Exercise goal: Show every line of the items that contains the word "down".

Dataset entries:
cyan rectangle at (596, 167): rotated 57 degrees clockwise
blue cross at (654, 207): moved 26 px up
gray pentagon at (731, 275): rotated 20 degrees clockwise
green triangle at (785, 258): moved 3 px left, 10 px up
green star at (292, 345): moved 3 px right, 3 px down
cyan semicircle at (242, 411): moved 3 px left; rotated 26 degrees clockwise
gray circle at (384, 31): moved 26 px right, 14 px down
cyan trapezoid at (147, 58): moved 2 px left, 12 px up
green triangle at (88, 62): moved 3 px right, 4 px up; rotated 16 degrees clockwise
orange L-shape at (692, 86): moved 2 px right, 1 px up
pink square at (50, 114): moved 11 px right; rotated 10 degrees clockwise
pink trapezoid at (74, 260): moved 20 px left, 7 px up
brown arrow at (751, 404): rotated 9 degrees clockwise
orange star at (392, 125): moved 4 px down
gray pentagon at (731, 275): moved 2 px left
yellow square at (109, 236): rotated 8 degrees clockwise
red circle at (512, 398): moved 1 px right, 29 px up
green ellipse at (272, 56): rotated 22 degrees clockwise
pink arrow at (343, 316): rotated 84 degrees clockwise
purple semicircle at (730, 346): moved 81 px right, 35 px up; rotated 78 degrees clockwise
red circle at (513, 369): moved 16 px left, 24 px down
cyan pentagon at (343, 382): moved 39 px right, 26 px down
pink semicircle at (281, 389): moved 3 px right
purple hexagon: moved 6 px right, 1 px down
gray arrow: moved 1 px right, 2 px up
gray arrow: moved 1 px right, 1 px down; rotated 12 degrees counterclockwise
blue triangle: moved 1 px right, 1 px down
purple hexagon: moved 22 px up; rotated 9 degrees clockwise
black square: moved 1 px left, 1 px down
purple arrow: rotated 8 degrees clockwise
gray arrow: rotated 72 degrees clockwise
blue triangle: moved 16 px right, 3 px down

Completed exercise:
green star at (292, 345): moved 3 px right, 3 px down
gray circle at (384, 31): moved 26 px right, 14 px down
orange star at (392, 125): moved 4 px down
red circle at (513, 369): moved 16 px left, 24 px down
cyan pentagon at (343, 382): moved 39 px right, 26 px down
purple hexagon: moved 6 px right, 1 px down
gray arrow: moved 1 px right, 1 px down; rotated 12 degrees counterclockwise
blue triangle: moved 1 px right, 1 px down
black square: moved 1 px left, 1 px down
blue triangle: moved 16 px right, 3 px down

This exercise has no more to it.